Start of THE RECORDS
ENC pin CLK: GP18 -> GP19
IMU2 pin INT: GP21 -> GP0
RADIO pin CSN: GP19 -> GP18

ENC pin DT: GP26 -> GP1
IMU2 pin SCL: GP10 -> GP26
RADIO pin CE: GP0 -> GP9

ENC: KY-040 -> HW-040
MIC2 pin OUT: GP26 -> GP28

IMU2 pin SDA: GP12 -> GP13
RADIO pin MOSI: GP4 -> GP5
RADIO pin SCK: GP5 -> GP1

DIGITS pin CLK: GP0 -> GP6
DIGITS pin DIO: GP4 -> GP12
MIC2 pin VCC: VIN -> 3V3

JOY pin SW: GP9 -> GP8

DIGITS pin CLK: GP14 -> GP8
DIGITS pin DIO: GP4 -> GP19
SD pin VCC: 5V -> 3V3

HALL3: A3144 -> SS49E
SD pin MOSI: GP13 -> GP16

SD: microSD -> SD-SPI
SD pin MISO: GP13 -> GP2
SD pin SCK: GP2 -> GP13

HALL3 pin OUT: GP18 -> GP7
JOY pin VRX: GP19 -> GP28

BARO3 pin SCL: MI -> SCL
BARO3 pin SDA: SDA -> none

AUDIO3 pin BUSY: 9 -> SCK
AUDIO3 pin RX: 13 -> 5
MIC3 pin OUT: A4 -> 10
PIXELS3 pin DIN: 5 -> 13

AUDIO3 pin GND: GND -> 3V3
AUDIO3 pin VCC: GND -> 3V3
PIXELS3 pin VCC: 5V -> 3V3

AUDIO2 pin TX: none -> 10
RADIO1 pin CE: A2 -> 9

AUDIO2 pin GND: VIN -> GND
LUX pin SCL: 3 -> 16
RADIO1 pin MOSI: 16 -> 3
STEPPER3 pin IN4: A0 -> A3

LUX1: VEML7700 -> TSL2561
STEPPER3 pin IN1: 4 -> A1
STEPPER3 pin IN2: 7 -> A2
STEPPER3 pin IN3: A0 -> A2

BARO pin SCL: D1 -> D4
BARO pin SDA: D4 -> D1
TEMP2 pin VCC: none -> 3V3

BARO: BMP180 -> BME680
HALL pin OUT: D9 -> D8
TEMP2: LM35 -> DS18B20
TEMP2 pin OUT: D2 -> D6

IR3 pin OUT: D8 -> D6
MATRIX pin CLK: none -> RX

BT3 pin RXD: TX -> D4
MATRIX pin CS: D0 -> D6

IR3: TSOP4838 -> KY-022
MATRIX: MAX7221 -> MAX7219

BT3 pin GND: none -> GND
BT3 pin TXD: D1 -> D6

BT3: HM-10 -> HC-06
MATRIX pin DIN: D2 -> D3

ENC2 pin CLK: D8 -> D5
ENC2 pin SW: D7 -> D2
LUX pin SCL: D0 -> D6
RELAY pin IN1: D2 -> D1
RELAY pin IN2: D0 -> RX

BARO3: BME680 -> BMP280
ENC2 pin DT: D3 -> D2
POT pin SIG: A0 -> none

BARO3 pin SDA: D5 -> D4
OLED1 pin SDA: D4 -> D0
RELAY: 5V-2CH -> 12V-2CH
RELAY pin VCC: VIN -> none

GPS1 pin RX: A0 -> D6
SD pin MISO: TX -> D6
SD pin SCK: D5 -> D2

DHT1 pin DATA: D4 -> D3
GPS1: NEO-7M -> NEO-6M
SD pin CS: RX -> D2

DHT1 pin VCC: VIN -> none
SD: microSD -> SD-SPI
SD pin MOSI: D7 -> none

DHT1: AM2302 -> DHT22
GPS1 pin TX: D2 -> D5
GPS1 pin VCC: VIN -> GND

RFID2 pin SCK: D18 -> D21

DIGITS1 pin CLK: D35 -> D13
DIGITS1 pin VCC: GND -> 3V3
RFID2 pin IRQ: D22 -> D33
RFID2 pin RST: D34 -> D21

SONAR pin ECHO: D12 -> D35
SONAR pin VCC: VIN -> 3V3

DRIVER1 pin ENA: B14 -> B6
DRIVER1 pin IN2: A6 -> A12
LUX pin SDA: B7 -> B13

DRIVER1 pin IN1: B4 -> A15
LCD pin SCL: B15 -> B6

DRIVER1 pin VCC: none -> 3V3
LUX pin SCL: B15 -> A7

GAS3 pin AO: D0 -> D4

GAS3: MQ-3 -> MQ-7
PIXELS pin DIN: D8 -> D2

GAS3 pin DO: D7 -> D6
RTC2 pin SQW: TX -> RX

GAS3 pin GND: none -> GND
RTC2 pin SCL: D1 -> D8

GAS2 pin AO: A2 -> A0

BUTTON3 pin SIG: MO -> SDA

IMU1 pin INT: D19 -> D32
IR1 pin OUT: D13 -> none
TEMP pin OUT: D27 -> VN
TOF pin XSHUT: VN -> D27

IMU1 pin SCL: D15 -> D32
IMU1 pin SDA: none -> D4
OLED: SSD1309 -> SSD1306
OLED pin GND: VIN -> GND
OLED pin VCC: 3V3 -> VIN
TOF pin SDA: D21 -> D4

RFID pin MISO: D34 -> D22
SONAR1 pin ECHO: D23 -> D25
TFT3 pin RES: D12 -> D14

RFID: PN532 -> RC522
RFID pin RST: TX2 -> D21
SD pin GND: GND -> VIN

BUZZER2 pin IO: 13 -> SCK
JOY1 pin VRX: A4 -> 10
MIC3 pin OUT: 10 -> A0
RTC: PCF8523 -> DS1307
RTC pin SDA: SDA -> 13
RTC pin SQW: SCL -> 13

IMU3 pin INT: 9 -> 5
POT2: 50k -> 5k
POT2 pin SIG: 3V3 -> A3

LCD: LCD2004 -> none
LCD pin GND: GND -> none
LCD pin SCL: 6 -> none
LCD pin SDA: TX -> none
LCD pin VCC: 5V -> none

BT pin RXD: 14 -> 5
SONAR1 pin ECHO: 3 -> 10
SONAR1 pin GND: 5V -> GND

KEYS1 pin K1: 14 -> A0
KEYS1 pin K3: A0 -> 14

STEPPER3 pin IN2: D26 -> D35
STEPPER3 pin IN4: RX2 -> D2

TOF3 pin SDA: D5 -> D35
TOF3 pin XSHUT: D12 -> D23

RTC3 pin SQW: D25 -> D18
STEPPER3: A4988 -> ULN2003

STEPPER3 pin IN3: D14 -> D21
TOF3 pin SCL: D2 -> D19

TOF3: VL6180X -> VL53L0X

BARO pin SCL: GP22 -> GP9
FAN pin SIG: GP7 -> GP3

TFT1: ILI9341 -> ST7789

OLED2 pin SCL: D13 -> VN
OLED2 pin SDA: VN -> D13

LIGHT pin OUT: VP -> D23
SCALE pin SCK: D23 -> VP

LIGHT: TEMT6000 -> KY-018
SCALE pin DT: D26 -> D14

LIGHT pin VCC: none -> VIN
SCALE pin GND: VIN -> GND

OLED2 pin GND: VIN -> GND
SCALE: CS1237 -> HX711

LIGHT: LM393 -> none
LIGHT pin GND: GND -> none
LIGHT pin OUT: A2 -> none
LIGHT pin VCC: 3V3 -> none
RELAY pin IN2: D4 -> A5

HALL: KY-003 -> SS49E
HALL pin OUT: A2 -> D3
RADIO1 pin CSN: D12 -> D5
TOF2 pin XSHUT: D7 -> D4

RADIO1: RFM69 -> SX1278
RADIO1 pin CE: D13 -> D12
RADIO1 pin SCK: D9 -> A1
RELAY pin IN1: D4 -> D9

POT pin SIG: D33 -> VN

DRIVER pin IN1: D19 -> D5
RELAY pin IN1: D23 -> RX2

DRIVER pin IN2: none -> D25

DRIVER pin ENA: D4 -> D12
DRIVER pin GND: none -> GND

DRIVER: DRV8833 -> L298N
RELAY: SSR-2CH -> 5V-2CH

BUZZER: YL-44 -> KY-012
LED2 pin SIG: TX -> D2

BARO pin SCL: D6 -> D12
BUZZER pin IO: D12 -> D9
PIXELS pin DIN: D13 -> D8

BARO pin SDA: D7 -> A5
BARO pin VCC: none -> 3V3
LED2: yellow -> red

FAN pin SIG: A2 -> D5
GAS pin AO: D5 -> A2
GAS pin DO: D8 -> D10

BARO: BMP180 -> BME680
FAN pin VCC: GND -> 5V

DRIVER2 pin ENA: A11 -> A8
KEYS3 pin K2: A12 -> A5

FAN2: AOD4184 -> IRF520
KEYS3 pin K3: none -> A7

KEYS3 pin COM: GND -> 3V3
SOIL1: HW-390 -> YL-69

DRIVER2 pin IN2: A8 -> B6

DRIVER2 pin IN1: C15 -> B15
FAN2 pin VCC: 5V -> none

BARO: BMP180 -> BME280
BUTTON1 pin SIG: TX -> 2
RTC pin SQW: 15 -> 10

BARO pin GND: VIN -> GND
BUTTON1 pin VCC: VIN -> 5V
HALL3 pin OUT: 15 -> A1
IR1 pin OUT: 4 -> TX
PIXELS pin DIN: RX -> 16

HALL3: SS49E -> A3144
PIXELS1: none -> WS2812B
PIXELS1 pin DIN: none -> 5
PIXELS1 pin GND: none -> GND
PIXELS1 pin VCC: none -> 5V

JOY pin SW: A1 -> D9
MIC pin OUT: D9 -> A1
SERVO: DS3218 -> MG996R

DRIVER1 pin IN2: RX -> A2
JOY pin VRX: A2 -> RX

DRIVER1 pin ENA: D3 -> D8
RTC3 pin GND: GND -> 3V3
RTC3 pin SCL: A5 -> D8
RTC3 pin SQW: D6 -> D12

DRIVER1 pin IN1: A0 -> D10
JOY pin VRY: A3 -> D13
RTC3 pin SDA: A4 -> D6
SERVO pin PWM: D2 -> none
End of THE RECORDS
_TASK GOAL_
Start at the first line of the entries above. Set down each line exactly through the one with "SD pin SCK: GP2 -> GP13", and stop there.

_RESPONSE TO THIS TASK_
ENC pin CLK: GP18 -> GP19
IMU2 pin INT: GP21 -> GP0
RADIO pin CSN: GP19 -> GP18

ENC pin DT: GP26 -> GP1
IMU2 pin SCL: GP10 -> GP26
RADIO pin CE: GP0 -> GP9

ENC: KY-040 -> HW-040
MIC2 pin OUT: GP26 -> GP28

IMU2 pin SDA: GP12 -> GP13
RADIO pin MOSI: GP4 -> GP5
RADIO pin SCK: GP5 -> GP1

DIGITS pin CLK: GP0 -> GP6
DIGITS pin DIO: GP4 -> GP12
MIC2 pin VCC: VIN -> 3V3

JOY pin SW: GP9 -> GP8

DIGITS pin CLK: GP14 -> GP8
DIGITS pin DIO: GP4 -> GP19
SD pin VCC: 5V -> 3V3

HALL3: A3144 -> SS49E
SD pin MOSI: GP13 -> GP16

SD: microSD -> SD-SPI
SD pin MISO: GP13 -> GP2
SD pin SCK: GP2 -> GP13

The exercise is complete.